(Beginning of SOURCE DATA)

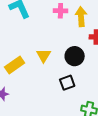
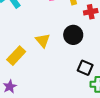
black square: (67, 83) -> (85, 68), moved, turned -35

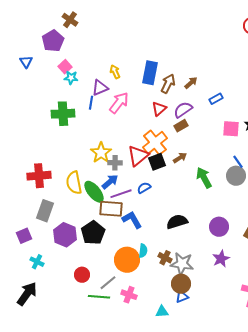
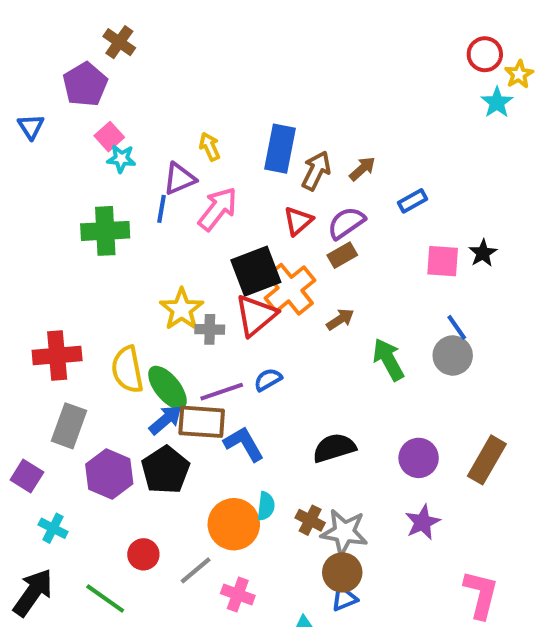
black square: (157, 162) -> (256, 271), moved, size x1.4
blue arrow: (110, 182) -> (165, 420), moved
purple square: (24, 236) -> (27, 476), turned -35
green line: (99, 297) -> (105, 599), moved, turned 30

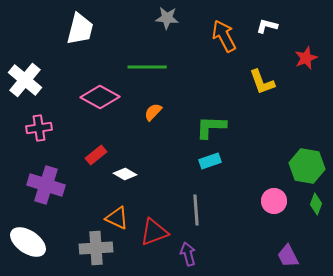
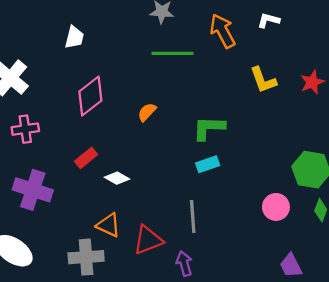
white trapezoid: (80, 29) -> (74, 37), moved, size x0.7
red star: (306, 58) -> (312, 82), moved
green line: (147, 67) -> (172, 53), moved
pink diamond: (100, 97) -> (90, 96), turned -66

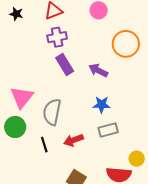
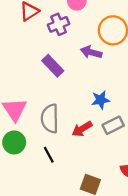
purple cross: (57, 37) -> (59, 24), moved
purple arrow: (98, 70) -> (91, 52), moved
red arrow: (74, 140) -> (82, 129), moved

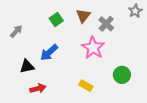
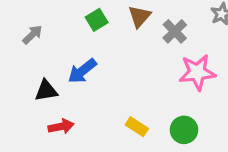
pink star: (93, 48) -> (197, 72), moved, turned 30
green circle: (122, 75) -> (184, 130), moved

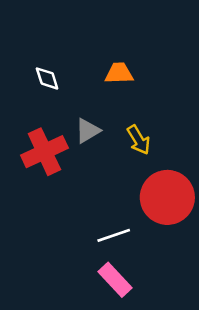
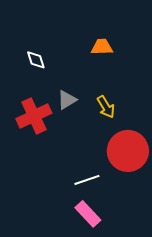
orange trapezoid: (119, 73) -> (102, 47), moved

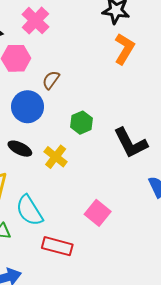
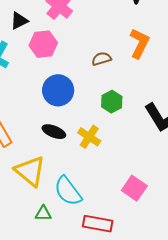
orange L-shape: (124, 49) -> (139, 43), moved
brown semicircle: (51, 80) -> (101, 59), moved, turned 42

(End of SOURCE DATA)

Write the material above out again exactly as it reads, but don't carry over the pictures.

■ **RESULT OF THE EXERCISE**
black square: (67, 83) -> (85, 68), moved, turned -35

black square: (157, 162) -> (256, 271), moved, size x1.4
blue arrow: (110, 182) -> (165, 420), moved
purple square: (24, 236) -> (27, 476), turned -35
green line: (99, 297) -> (105, 599), moved, turned 30

white trapezoid: (80, 29) -> (74, 37), moved, size x0.7
red star: (306, 58) -> (312, 82), moved
green line: (147, 67) -> (172, 53), moved
pink diamond: (100, 97) -> (90, 96), turned -66

purple cross: (57, 37) -> (59, 24), moved
purple arrow: (98, 70) -> (91, 52), moved
red arrow: (74, 140) -> (82, 129), moved

pink star: (93, 48) -> (197, 72), moved, turned 30
green circle: (122, 75) -> (184, 130), moved

orange trapezoid: (119, 73) -> (102, 47), moved

orange L-shape: (124, 49) -> (139, 43), moved
brown semicircle: (51, 80) -> (101, 59), moved, turned 42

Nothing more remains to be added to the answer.